Skip the images and repeat every entry word for word.

-.-.-

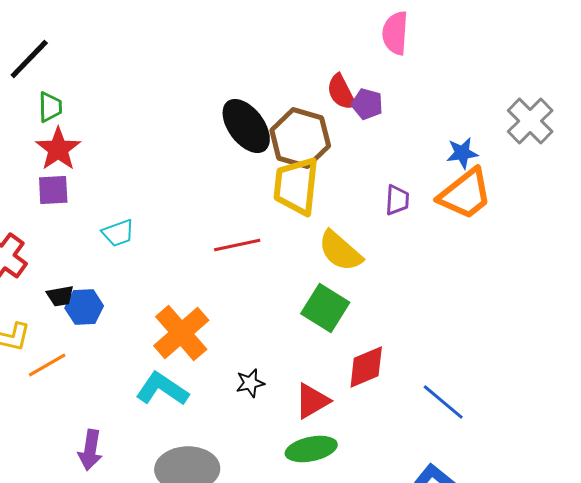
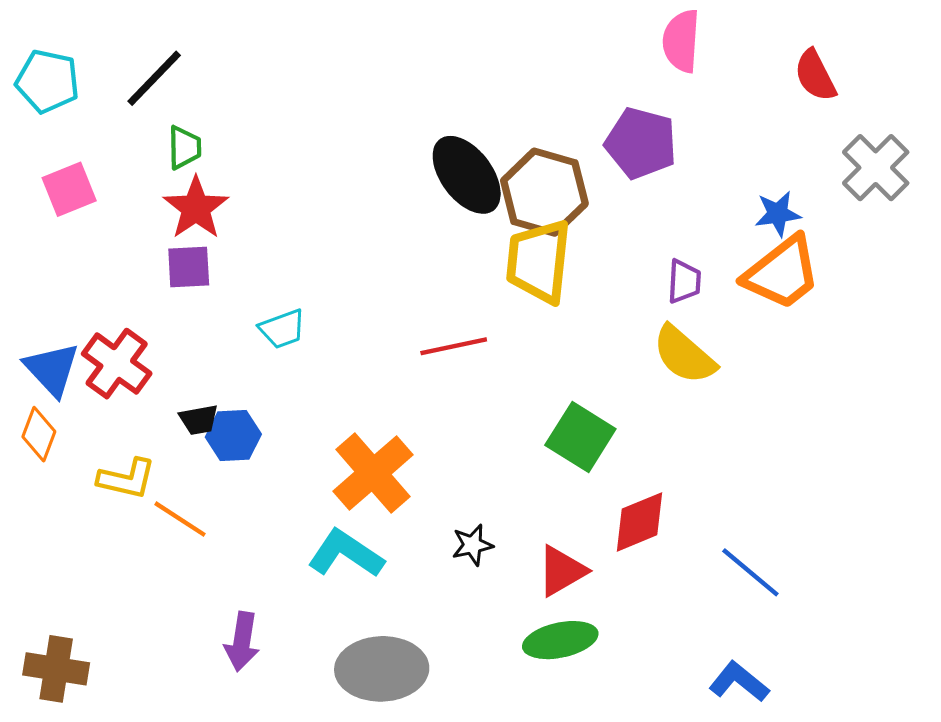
red semicircle: (341, 92) -> (815, 75), moved
purple pentagon: (367, 104) -> (641, 143), size x1.6
yellow semicircle: (340, 251) -> (684, 355), moved
orange line: (47, 365) -> (180, 519), turned 63

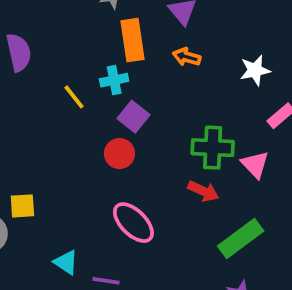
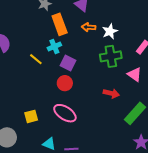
white star: (255, 70) -> (110, 31), moved
green cross: (213, 148) -> (111, 56), moved
yellow square: (22, 206) -> (31, 116), moved
pink ellipse: (133, 223) -> (65, 113), moved

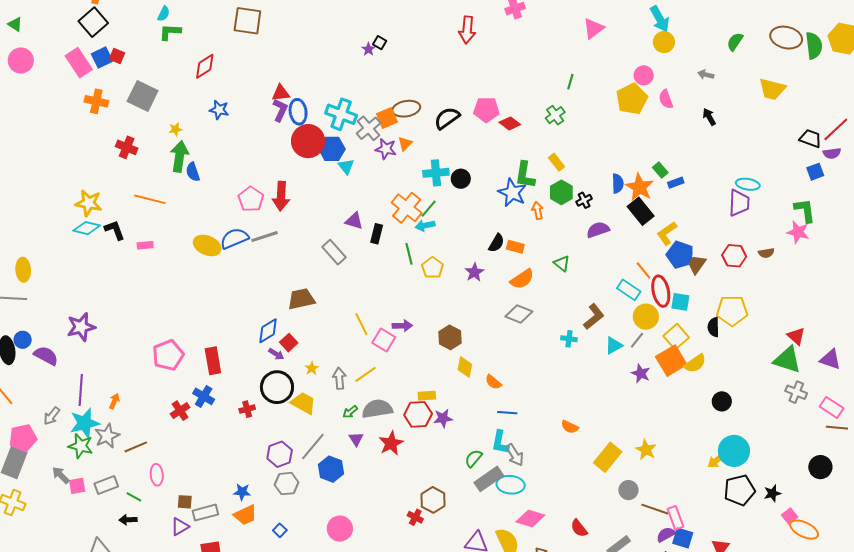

-.-.-

### Output for this task
red semicircle: (341, 92) -> (815, 75), moved
purple pentagon: (367, 104) -> (641, 143), size x1.6
yellow semicircle: (340, 251) -> (684, 355), moved
orange line: (47, 365) -> (180, 519), turned 63

white star: (255, 70) -> (110, 31), moved
green cross: (213, 148) -> (111, 56), moved
yellow square: (22, 206) -> (31, 116), moved
pink ellipse: (133, 223) -> (65, 113), moved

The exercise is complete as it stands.